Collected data
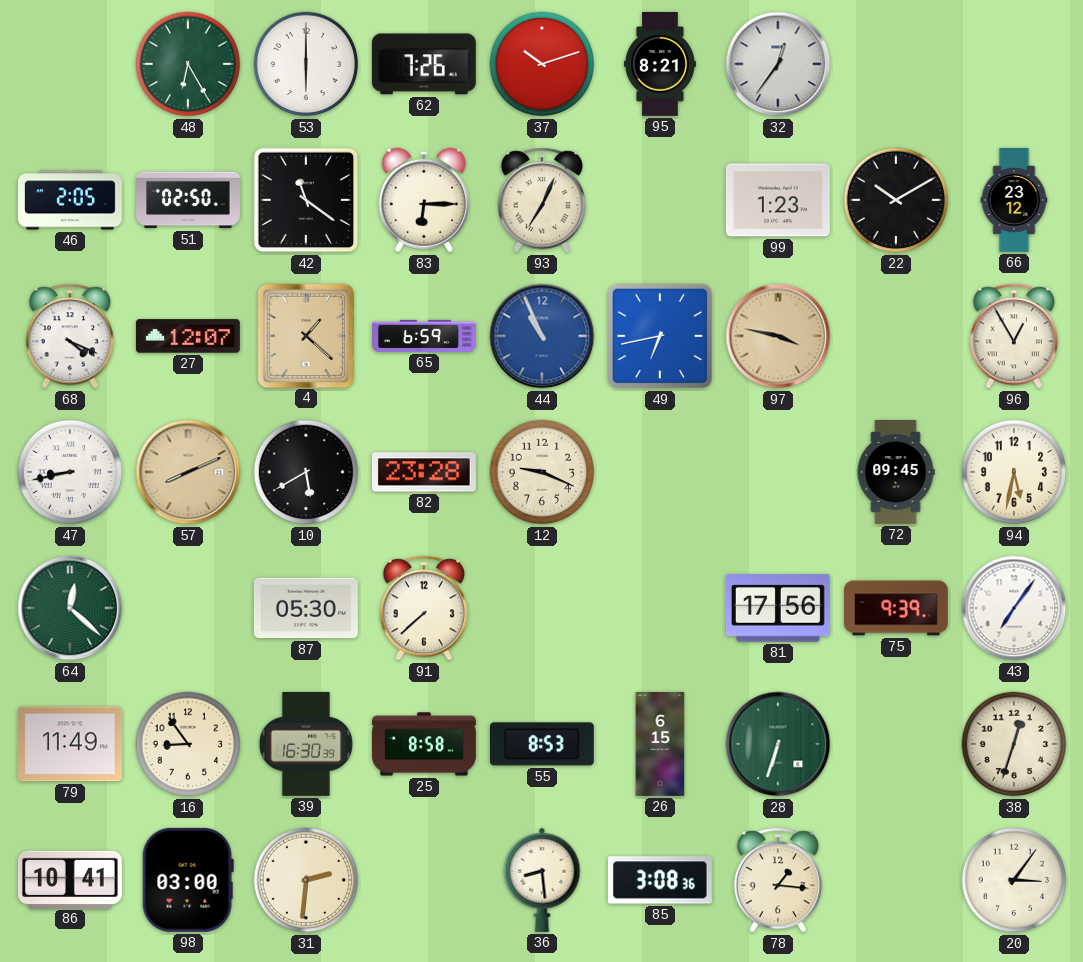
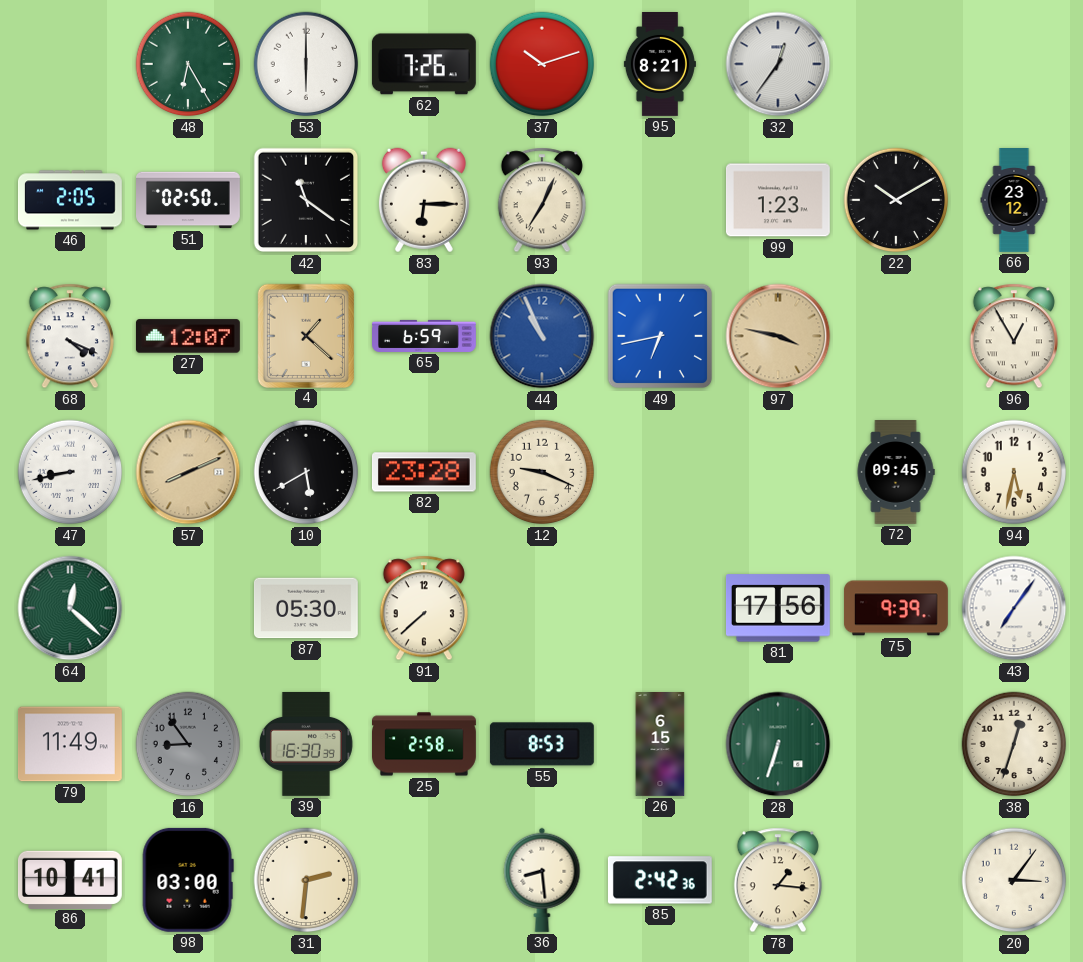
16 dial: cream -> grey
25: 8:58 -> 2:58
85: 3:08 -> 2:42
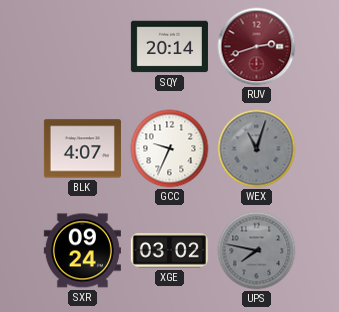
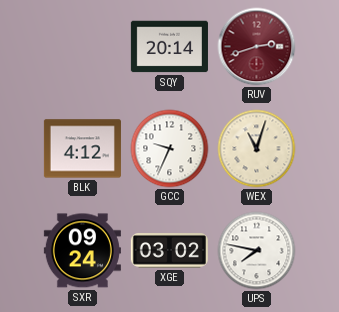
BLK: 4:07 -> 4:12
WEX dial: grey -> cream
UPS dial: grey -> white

:: Exercise task ::
Reproduce every line of the listing above word for word, leaving out the pictures.

:: Written answer ::
16 dial: cream -> grey
25: 8:58 -> 2:58
85: 3:08 -> 2:42
BLK: 4:07 -> 4:12
WEX dial: grey -> cream
UPS dial: grey -> white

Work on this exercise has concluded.